DIRECTIONS |
After locating the line that contains "none -> black brick A4:A6 level 2", transcribe exactly that line and each one after it until the data ends, skipping pictures.
BEGIN DATA FOR THIS EXERCISE
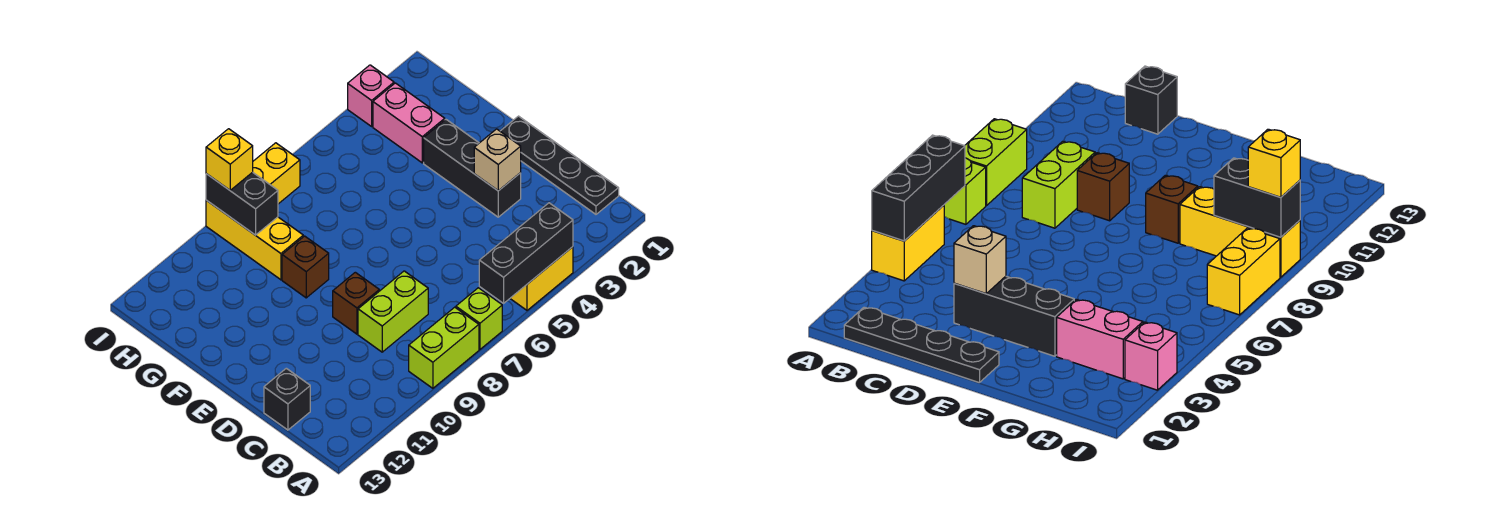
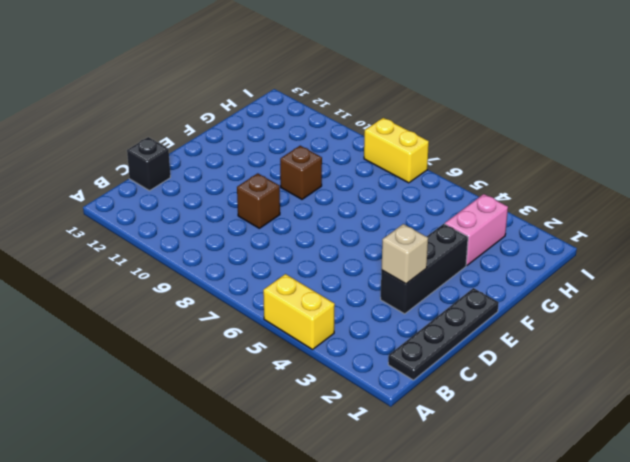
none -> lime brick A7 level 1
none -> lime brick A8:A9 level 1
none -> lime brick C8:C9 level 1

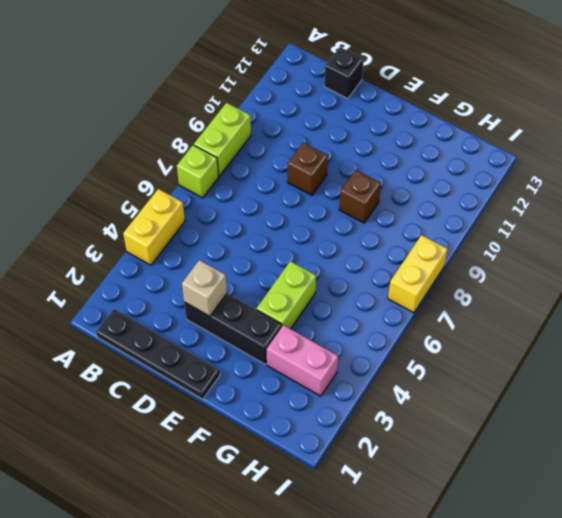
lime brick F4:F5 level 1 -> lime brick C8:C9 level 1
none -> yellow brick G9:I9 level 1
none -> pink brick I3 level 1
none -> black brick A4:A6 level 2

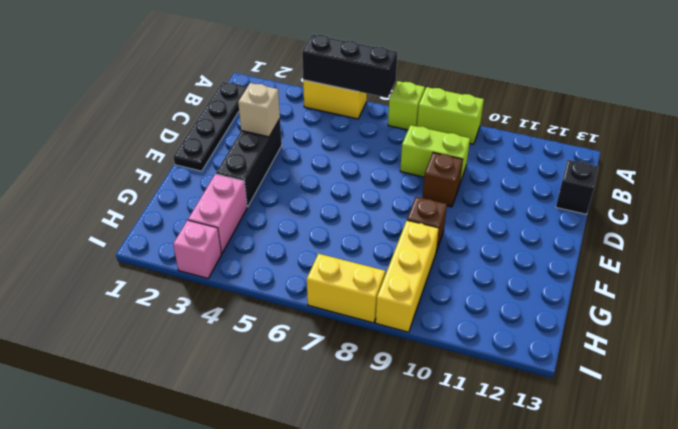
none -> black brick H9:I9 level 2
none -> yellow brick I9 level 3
END DATA FOR THIS EXERCISE
WORKED SOLUTION |
none -> black brick A4:A6 level 2

none -> black brick H9:I9 level 2
none -> yellow brick I9 level 3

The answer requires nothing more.